■ Exercise description: Below are some records; return each one exactly as written.

Records for the exercise Start Marker

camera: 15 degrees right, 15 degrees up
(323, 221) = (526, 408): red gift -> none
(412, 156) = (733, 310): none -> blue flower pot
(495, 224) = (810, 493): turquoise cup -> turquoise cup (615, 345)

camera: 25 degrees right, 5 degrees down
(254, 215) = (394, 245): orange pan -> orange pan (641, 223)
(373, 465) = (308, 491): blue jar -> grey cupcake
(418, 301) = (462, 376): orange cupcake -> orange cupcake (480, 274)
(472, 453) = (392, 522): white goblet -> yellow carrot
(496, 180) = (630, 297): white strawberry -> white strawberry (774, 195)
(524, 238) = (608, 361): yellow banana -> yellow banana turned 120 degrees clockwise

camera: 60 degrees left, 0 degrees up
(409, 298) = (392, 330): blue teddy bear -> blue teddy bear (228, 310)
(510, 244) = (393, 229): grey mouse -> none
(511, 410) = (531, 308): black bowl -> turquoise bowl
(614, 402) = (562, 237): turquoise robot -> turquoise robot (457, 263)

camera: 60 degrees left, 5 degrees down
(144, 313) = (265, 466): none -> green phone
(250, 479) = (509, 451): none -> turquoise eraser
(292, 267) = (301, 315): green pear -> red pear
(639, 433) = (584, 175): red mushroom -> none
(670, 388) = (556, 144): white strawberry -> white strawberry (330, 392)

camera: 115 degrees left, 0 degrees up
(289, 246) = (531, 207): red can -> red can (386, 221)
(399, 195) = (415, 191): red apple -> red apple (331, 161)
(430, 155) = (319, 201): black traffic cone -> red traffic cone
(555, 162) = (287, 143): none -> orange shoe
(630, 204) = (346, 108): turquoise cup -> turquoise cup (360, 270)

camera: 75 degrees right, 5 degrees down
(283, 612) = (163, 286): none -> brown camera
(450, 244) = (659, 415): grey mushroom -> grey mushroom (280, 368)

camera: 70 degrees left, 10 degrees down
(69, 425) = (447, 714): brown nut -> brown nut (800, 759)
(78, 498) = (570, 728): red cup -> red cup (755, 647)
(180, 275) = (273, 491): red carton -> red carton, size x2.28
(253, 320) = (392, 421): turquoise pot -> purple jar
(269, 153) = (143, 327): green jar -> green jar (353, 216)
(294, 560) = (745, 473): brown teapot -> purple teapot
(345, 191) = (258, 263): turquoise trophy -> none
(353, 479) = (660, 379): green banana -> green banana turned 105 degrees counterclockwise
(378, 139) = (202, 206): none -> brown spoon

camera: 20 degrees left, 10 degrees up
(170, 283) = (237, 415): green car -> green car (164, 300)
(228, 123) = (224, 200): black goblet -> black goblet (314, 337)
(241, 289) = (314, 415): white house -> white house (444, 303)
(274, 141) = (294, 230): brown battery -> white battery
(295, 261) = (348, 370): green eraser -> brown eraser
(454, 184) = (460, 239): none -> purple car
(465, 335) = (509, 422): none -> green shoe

Records for the exercise End Marker

■ Your response:
camera: 15 degrees right, 15 degrees up
(323, 221) = (526, 408): red gift -> none
(412, 156) = (733, 310): none -> blue flower pot
(495, 224) = (810, 493): turquoise cup -> turquoise cup (615, 345)

camera: 25 degrees right, 5 degrees down
(254, 215) = (394, 245): orange pan -> orange pan (641, 223)
(373, 465) = (308, 491): blue jar -> grey cupcake
(418, 301) = (462, 376): orange cupcake -> orange cupcake (480, 274)
(472, 453) = (392, 522): white goblet -> yellow carrot
(496, 180) = (630, 297): white strawberry -> white strawberry (774, 195)
(524, 238) = (608, 361): yellow banana -> yellow banana turned 120 degrees clockwise

camera: 60 degrees left, 0 degrees up
(409, 298) = (392, 330): blue teddy bear -> blue teddy bear (228, 310)
(510, 244) = (393, 229): grey mouse -> none
(511, 410) = (531, 308): black bowl -> turquoise bowl
(614, 402) = (562, 237): turquoise robot -> turquoise robot (457, 263)

camera: 60 degrees left, 5 degrees down
(144, 313) = (265, 466): none -> green phone
(250, 479) = (509, 451): none -> turquoise eraser
(292, 267) = (301, 315): green pear -> red pear
(639, 433) = (584, 175): red mushroom -> none
(670, 388) = (556, 144): white strawberry -> white strawberry (330, 392)

camera: 115 degrees left, 0 degrees up
(289, 246) = (531, 207): red can -> red can (386, 221)
(399, 195) = (415, 191): red apple -> red apple (331, 161)
(430, 155) = (319, 201): black traffic cone -> red traffic cone
(555, 162) = (287, 143): none -> orange shoe
(630, 204) = (346, 108): turquoise cup -> turquoise cup (360, 270)

camera: 75 degrees right, 5 degrees down
(283, 612) = (163, 286): none -> brown camera
(450, 244) = (659, 415): grey mushroom -> grey mushroom (280, 368)

camera: 70 degrees left, 10 degrees down
(69, 425) = (447, 714): brown nut -> brown nut (800, 759)
(78, 498) = (570, 728): red cup -> red cup (755, 647)
(180, 275) = (273, 491): red carton -> red carton, size x2.28
(253, 320) = (392, 421): turquoise pot -> purple jar
(269, 153) = (143, 327): green jar -> green jar (353, 216)
(294, 560) = (745, 473): brown teapot -> purple teapot
(345, 191) = (258, 263): turquoise trophy -> none
(353, 479) = (660, 379): green banana -> green banana turned 105 degrees counterclockwise
(378, 139) = (202, 206): none -> brown spoon

camera: 20 degrees left, 10 degrees up
(170, 283) = (237, 415): green car -> green car (164, 300)
(228, 123) = (224, 200): black goblet -> black goblet (314, 337)
(241, 289) = (314, 415): white house -> white house (444, 303)
(274, 141) = (294, 230): brown battery -> white battery
(295, 261) = (348, 370): green eraser -> brown eraser
(454, 184) = (460, 239): none -> purple car
(465, 335) = (509, 422): none -> green shoe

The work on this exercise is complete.